** Brief **
Without any of their pictures, return all of the records exactly.

(Beginning of Data provided)

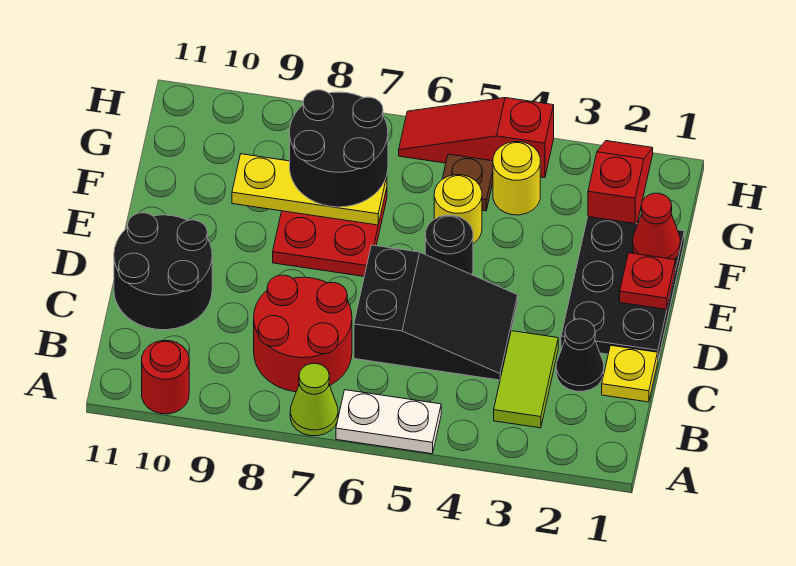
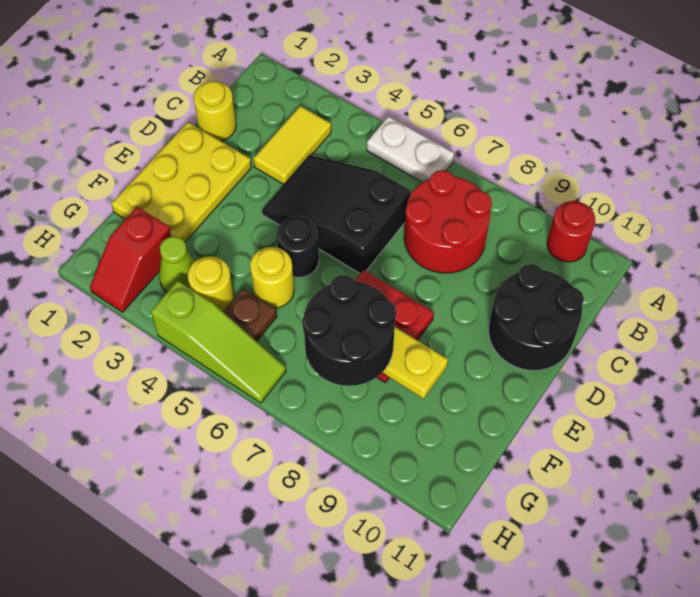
lime 1x1 cone [290,364,338,436] -> lime 1x1 cone moved to [159,236,195,292]
lime 1x2 tile [494,331,558,428] -> yellow 1x2 tile [253,106,331,185]
yellow 1x1 plate [602,345,658,402] -> yellow 1x1 round brick [193,81,236,141]
black 1x1 cone [556,319,604,391] -> none
black 2x3 plate [561,217,684,359] -> yellow 2x3 plate [111,122,252,242]
red 1x1 plate [620,253,675,309] -> none
red 1x1 cone [633,193,680,259] -> none
red 1x3 slope [399,98,554,178] -> lime 1x3 slope [151,281,286,403]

(End of Data provided)

** Final answer **
lime 1x1 cone [290,364,338,436] -> lime 1x1 cone moved to [159,236,195,292]
lime 1x2 tile [494,331,558,428] -> yellow 1x2 tile [253,106,331,185]
yellow 1x1 plate [602,345,658,402] -> yellow 1x1 round brick [193,81,236,141]
black 1x1 cone [556,319,604,391] -> none
black 2x3 plate [561,217,684,359] -> yellow 2x3 plate [111,122,252,242]
red 1x1 plate [620,253,675,309] -> none
red 1x1 cone [633,193,680,259] -> none
red 1x3 slope [399,98,554,178] -> lime 1x3 slope [151,281,286,403]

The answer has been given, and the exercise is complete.